Records from a dataset:
◇ ◇ ◇ ◇ ◇ ◇ ◇

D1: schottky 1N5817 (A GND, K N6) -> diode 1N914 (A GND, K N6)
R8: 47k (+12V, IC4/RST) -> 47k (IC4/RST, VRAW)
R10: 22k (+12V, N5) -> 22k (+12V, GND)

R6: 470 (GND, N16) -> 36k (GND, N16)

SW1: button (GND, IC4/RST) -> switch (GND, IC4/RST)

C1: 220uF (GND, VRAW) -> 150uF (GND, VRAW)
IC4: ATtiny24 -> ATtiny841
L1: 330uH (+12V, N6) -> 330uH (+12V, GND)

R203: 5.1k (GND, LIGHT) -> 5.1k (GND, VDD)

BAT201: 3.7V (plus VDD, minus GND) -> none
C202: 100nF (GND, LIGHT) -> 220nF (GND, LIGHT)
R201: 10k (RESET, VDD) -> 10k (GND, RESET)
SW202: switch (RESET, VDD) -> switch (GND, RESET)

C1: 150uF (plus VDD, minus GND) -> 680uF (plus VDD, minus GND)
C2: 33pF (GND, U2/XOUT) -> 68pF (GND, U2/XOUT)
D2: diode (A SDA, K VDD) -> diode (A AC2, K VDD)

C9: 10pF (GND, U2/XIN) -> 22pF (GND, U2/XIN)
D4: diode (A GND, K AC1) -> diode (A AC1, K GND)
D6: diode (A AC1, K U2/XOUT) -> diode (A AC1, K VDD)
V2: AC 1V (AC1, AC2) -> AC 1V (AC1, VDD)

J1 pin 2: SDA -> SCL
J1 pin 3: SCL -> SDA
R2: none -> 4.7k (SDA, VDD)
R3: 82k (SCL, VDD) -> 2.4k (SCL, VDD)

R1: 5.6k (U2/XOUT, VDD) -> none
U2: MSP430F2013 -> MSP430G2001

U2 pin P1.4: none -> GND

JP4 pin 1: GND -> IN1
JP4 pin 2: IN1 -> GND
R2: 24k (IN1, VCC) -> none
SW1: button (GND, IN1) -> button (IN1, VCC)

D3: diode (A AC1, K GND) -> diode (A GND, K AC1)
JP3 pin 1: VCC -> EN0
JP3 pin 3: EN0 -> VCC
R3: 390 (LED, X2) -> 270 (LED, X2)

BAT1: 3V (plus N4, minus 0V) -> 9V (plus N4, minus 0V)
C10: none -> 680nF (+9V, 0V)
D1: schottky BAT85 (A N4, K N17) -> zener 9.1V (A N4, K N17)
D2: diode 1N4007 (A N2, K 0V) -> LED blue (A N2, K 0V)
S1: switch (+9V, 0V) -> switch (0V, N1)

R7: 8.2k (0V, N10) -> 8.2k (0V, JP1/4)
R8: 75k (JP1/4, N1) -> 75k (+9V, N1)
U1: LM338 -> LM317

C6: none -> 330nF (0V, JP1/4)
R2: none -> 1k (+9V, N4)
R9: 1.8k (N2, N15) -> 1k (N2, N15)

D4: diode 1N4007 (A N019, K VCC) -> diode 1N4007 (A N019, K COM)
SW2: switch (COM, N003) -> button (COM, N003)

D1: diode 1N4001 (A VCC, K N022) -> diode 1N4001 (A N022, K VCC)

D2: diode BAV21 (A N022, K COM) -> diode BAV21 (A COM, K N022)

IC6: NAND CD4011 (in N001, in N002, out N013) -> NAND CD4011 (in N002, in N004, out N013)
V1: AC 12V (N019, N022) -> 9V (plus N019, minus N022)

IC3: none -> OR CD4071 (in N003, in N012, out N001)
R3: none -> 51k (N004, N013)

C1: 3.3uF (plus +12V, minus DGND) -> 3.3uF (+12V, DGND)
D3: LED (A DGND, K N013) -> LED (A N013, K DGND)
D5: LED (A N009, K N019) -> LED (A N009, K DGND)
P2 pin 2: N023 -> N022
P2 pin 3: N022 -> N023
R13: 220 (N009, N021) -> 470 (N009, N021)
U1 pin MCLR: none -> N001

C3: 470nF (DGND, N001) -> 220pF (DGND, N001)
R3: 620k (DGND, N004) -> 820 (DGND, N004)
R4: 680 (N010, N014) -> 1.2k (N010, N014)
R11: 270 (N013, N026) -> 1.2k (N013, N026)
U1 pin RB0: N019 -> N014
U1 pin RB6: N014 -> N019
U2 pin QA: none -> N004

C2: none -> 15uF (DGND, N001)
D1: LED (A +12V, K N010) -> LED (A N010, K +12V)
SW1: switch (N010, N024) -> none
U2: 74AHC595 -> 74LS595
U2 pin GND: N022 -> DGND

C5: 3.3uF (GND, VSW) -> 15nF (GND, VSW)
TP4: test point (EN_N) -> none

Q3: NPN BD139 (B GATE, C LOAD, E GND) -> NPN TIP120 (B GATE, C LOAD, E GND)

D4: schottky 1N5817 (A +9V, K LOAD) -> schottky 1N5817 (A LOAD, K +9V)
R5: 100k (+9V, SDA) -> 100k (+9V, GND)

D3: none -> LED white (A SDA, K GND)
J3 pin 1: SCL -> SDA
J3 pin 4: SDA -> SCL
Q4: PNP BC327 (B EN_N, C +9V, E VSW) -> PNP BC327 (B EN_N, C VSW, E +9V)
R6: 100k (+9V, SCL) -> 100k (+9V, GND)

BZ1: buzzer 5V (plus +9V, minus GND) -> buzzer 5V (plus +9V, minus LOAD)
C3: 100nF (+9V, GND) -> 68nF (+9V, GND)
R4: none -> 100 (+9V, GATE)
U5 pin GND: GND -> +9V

◇ ◇ ◇ ◇ ◇ ◇ ◇

Write out an exact transcription of the line with "J3 pin 1: SCL -> SDA" and of each line after it; stop at the end of the records.

J3 pin 1: SCL -> SDA
J3 pin 4: SDA -> SCL
Q4: PNP BC327 (B EN_N, C +9V, E VSW) -> PNP BC327 (B EN_N, C VSW, E +9V)
R6: 100k (+9V, SCL) -> 100k (+9V, GND)

BZ1: buzzer 5V (plus +9V, minus GND) -> buzzer 5V (plus +9V, minus LOAD)
C3: 100nF (+9V, GND) -> 68nF (+9V, GND)
R4: none -> 100 (+9V, GATE)
U5 pin GND: GND -> +9V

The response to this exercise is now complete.